» **YOUR TASK**:
Each line that includes the word "none" should be copied from the records.

» **Scene difference descriptions**:
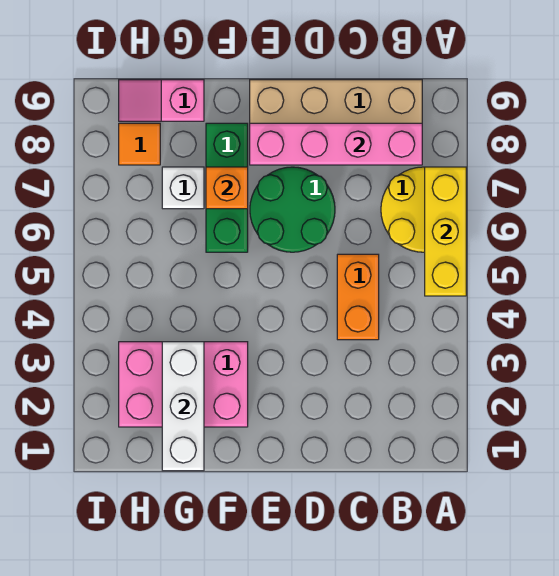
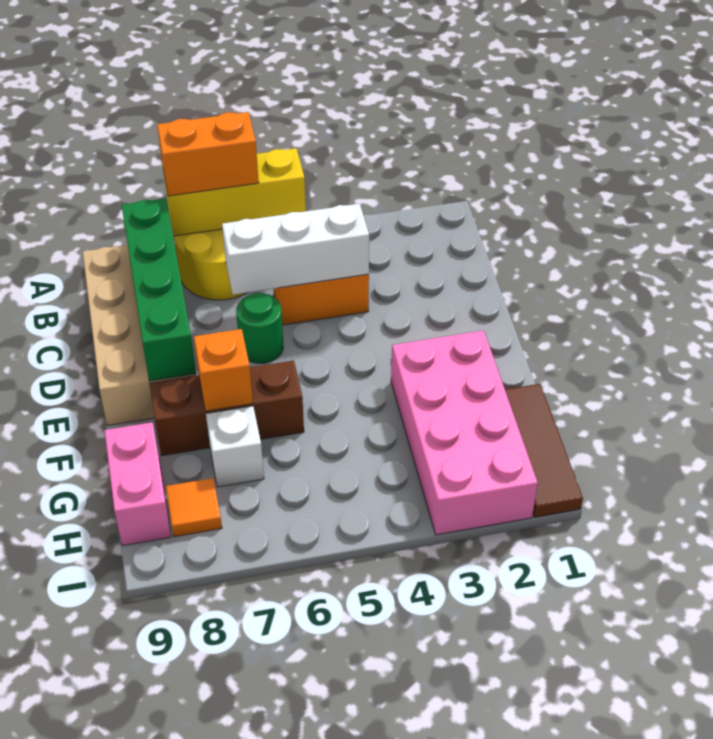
none -> orange brick A6:A7 level 3
pink brick B8:E8 level 2 -> green brick B8:E8 level 2
green round brick D6:E7 level 1 -> green round brick D6 level 1
pink brick F2:H3 level 1 -> pink brick F2:I3 level 1
green brick F6:F8 level 1 -> brown brick F6:F8 level 1
none -> brown tile G1:I1 level 1
white brick G1:G3 level 2 -> white brick C4:C6 level 2
pink slope G9:H9 level 1 top G -> pink brick G9:H9 level 1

» **REPLY**:
none -> orange brick A6:A7 level 3
none -> brown tile G1:I1 level 1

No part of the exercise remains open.